(Object transformation records)
━━━━━━━━

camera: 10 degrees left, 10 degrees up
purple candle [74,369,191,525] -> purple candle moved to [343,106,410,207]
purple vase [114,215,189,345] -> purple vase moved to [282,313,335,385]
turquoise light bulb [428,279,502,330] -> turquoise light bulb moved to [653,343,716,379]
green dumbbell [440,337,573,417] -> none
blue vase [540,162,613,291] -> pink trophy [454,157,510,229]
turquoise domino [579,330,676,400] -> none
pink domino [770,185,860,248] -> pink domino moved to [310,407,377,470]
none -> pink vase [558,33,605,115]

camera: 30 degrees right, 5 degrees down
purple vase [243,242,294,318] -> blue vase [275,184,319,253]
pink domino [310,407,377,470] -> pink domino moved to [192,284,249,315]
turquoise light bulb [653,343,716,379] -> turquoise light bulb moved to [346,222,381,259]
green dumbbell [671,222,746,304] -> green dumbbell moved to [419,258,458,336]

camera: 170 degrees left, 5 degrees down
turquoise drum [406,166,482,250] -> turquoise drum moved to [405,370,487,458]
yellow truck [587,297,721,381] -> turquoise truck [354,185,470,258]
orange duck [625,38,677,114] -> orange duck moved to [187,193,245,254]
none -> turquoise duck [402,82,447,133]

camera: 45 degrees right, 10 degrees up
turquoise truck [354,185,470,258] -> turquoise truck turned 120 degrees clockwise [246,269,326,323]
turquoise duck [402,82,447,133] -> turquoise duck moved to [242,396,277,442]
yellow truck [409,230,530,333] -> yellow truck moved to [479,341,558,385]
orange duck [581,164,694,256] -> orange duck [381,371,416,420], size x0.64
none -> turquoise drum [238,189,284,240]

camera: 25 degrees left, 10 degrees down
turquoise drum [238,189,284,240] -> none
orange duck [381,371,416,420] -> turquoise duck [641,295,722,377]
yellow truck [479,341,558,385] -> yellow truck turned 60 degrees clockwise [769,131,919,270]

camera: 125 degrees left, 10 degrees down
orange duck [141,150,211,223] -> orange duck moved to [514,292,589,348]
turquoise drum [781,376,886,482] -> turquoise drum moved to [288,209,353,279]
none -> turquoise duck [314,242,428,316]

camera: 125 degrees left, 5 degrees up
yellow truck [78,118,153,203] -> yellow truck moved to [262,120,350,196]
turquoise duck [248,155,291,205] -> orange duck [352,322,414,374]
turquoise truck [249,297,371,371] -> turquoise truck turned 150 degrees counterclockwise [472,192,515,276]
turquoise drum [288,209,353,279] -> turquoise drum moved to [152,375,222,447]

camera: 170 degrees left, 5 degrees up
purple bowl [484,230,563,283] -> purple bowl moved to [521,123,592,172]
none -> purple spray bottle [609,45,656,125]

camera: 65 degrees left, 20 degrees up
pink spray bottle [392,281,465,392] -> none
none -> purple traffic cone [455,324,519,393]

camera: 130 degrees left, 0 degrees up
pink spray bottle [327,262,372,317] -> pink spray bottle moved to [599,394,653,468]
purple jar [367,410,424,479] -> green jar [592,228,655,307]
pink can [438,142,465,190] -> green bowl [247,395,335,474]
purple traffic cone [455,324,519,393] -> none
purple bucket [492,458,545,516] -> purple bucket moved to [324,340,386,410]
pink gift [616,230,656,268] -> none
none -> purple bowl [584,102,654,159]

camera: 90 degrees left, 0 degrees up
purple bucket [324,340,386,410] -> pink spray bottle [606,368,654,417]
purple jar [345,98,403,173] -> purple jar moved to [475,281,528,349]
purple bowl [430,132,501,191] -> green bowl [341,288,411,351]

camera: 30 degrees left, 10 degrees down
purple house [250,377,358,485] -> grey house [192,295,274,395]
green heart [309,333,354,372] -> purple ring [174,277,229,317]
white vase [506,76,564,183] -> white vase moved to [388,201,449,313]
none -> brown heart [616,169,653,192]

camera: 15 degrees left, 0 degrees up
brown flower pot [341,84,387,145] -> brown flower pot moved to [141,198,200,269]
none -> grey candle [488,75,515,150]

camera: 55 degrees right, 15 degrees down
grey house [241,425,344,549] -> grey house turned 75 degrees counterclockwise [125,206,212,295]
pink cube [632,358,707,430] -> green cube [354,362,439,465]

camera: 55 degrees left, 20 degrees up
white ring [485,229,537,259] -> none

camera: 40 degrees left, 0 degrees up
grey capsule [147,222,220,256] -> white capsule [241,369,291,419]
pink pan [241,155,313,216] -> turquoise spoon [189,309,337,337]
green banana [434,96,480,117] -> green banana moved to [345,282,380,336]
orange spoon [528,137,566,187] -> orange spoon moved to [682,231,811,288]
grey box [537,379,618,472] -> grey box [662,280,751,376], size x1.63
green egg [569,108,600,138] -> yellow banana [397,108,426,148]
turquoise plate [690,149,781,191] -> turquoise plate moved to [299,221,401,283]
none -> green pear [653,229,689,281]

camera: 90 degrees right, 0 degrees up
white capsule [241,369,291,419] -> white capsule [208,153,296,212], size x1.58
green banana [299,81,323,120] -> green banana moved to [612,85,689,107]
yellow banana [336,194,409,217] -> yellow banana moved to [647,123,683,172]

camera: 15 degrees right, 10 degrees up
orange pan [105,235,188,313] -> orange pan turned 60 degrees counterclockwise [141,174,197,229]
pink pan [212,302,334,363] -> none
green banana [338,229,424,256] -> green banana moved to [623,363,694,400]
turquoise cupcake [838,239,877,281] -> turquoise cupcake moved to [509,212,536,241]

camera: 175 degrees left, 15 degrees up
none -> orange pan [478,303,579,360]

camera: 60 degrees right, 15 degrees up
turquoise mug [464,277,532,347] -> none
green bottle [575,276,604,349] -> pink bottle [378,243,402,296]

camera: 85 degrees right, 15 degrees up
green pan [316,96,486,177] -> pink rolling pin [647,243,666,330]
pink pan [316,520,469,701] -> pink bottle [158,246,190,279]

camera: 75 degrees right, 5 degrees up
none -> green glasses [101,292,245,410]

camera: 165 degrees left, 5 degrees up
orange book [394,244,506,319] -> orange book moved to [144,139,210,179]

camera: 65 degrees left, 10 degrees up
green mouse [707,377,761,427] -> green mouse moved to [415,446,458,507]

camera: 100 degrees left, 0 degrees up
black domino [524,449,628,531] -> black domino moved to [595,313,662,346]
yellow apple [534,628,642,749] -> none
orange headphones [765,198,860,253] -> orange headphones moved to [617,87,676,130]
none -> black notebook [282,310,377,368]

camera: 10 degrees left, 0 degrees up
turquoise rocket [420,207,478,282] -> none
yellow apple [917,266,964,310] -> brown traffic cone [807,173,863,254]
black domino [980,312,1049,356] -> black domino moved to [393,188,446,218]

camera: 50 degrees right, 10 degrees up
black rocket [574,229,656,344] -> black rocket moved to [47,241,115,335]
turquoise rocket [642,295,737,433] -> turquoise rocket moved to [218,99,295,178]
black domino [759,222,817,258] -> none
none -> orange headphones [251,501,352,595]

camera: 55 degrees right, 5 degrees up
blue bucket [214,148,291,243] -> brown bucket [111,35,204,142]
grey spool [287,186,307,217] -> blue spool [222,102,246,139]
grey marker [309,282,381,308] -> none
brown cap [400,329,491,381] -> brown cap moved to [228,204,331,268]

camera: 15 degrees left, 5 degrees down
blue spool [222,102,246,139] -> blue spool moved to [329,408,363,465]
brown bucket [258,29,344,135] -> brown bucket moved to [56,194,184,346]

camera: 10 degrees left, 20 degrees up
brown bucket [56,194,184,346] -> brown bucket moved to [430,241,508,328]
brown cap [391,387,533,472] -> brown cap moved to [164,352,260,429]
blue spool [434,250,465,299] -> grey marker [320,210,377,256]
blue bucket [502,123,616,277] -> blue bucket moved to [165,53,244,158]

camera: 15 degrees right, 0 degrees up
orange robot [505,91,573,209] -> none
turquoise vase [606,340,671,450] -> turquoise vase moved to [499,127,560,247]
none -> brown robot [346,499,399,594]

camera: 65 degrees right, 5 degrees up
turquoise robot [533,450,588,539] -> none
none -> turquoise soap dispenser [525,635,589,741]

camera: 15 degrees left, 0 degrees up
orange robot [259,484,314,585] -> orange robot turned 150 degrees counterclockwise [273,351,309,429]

━━━━━━━━

TASK INSTRUCTIONS
Transcribe exactly, and only, the lines from the opening line of the records through the line containing "yellow truck [479,341,558,385]".

ANSWER FOR THIS EXERCISE
camera: 10 degrees left, 10 degrees up
purple candle [74,369,191,525] -> purple candle moved to [343,106,410,207]
purple vase [114,215,189,345] -> purple vase moved to [282,313,335,385]
turquoise light bulb [428,279,502,330] -> turquoise light bulb moved to [653,343,716,379]
green dumbbell [440,337,573,417] -> none
blue vase [540,162,613,291] -> pink trophy [454,157,510,229]
turquoise domino [579,330,676,400] -> none
pink domino [770,185,860,248] -> pink domino moved to [310,407,377,470]
none -> pink vase [558,33,605,115]

camera: 30 degrees right, 5 degrees down
purple vase [243,242,294,318] -> blue vase [275,184,319,253]
pink domino [310,407,377,470] -> pink domino moved to [192,284,249,315]
turquoise light bulb [653,343,716,379] -> turquoise light bulb moved to [346,222,381,259]
green dumbbell [671,222,746,304] -> green dumbbell moved to [419,258,458,336]

camera: 170 degrees left, 5 degrees down
turquoise drum [406,166,482,250] -> turquoise drum moved to [405,370,487,458]
yellow truck [587,297,721,381] -> turquoise truck [354,185,470,258]
orange duck [625,38,677,114] -> orange duck moved to [187,193,245,254]
none -> turquoise duck [402,82,447,133]

camera: 45 degrees right, 10 degrees up
turquoise truck [354,185,470,258] -> turquoise truck turned 120 degrees clockwise [246,269,326,323]
turquoise duck [402,82,447,133] -> turquoise duck moved to [242,396,277,442]
yellow truck [409,230,530,333] -> yellow truck moved to [479,341,558,385]
orange duck [581,164,694,256] -> orange duck [381,371,416,420], size x0.64
none -> turquoise drum [238,189,284,240]

camera: 25 degrees left, 10 degrees down
turquoise drum [238,189,284,240] -> none
orange duck [381,371,416,420] -> turquoise duck [641,295,722,377]
yellow truck [479,341,558,385] -> yellow truck turned 60 degrees clockwise [769,131,919,270]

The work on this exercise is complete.